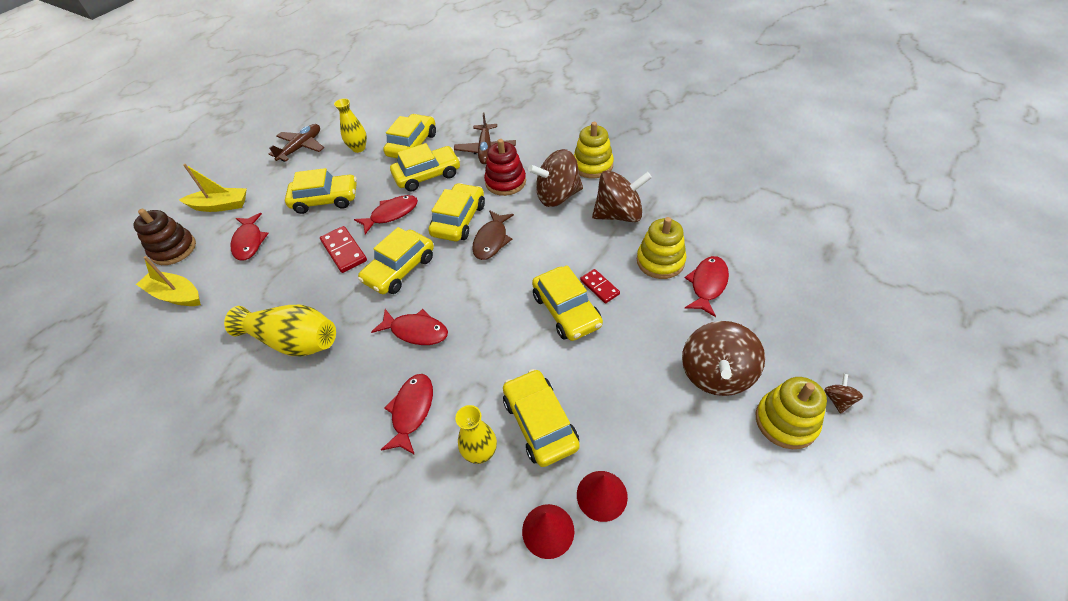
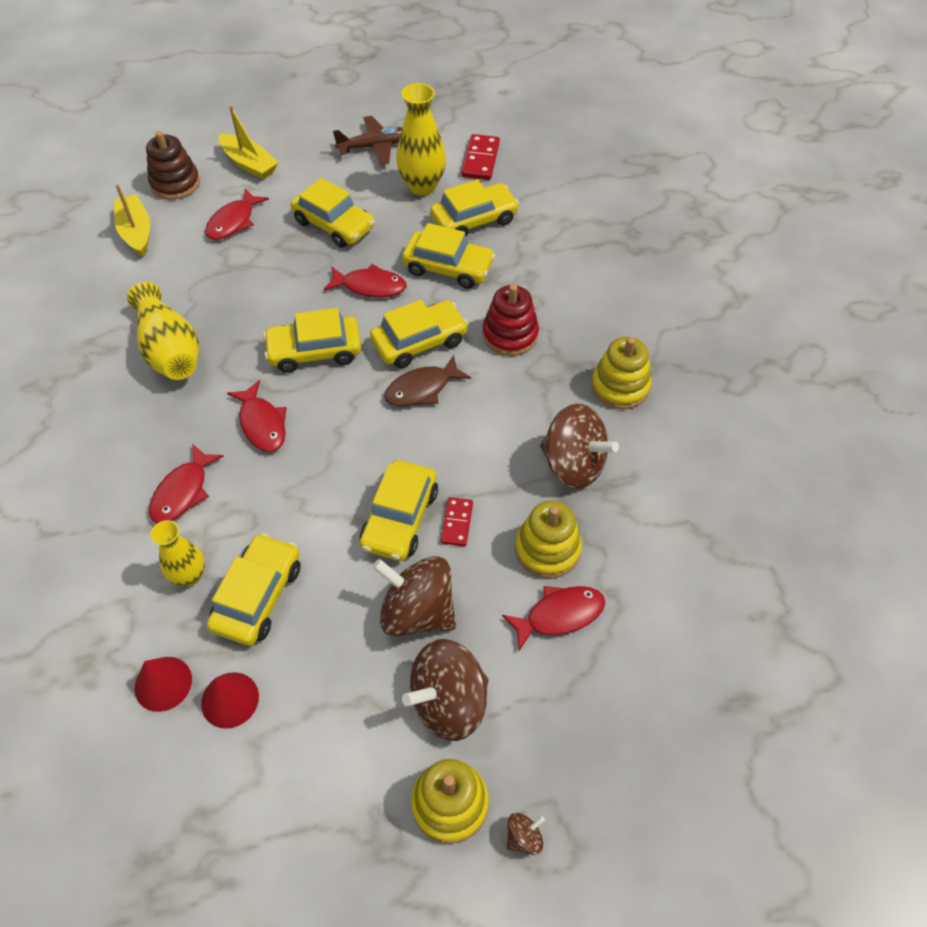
camera: 40 degrees right, 5 degrees up
(344, 251) = (292, 293): red domino -> red domino (480, 160)
(358, 148) = (422, 186): yellow vase -> yellow vase, size x1.57
(412, 411) = (183, 492): red fish -> red fish turned 150 degrees clockwise
(485, 149) = (536, 280): brown plane -> none
(557, 196) = (539, 392): brown spinning top -> brown spinning top (417, 611)

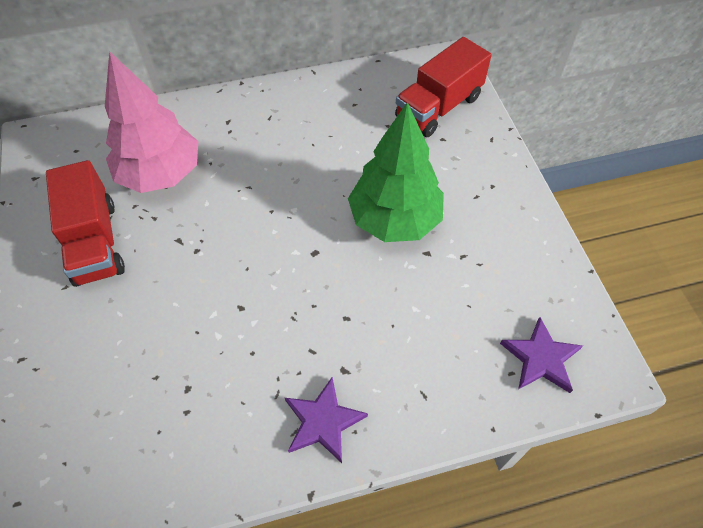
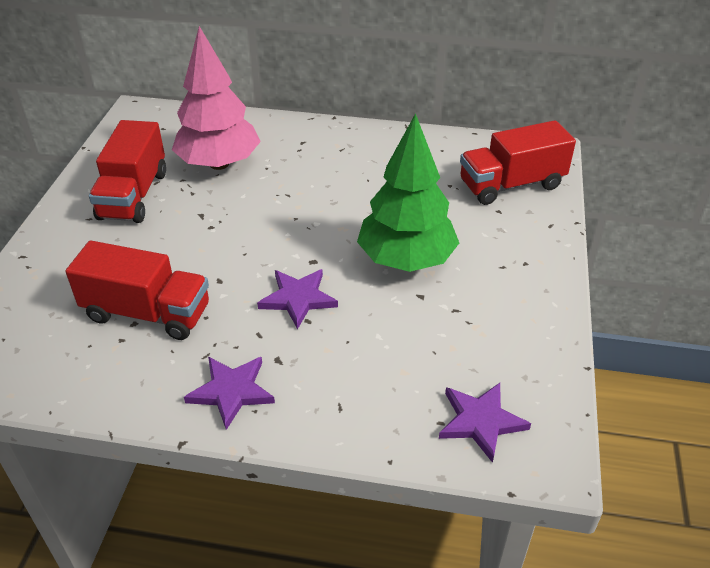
camera: 25 degrees right, 15 degrees down
(193, 372) = (147, 313): none -> red truck
(324, 298) = (298, 298): none -> purple star

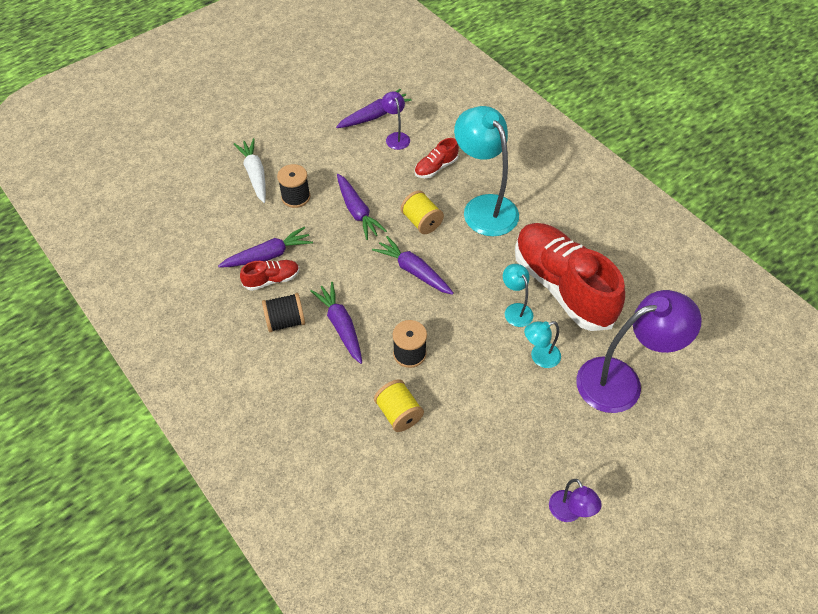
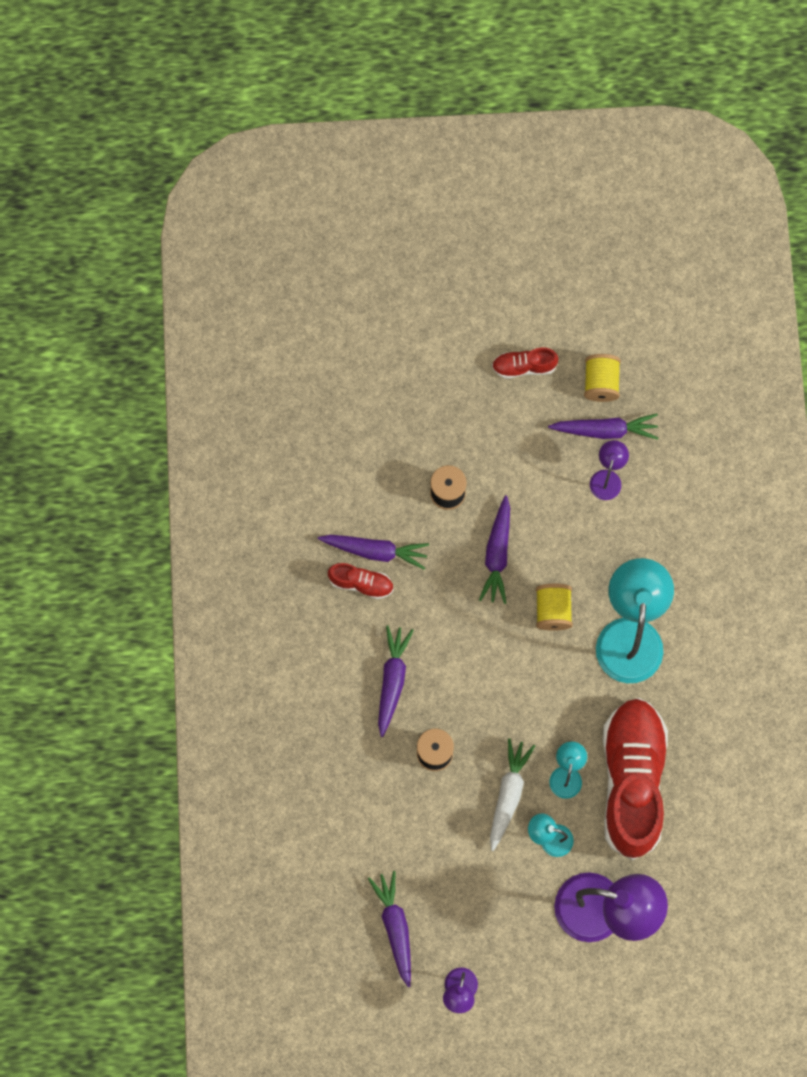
camera: 35 degrees right, 20 degrees up
(255, 174) = (425, 433): white carrot -> white carrot (508, 794)
(285, 321) = (345, 641): black spool -> none
(398, 413) = (383, 806): yellow spool -> yellow spool (601, 383)
(413, 271) = (502, 665): purple carrot -> purple carrot (395, 927)
(436, 167) = (619, 549): red shoe -> red shoe (524, 367)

* **TASK PROMPT**:
Output exactly the lines from the one containing "(285, 321) = (345, 641): black spool -> none" through the last line of the entries, both ends included.

* **SOLUTION FOR THIS TASK**:
(285, 321) = (345, 641): black spool -> none
(398, 413) = (383, 806): yellow spool -> yellow spool (601, 383)
(413, 271) = (502, 665): purple carrot -> purple carrot (395, 927)
(436, 167) = (619, 549): red shoe -> red shoe (524, 367)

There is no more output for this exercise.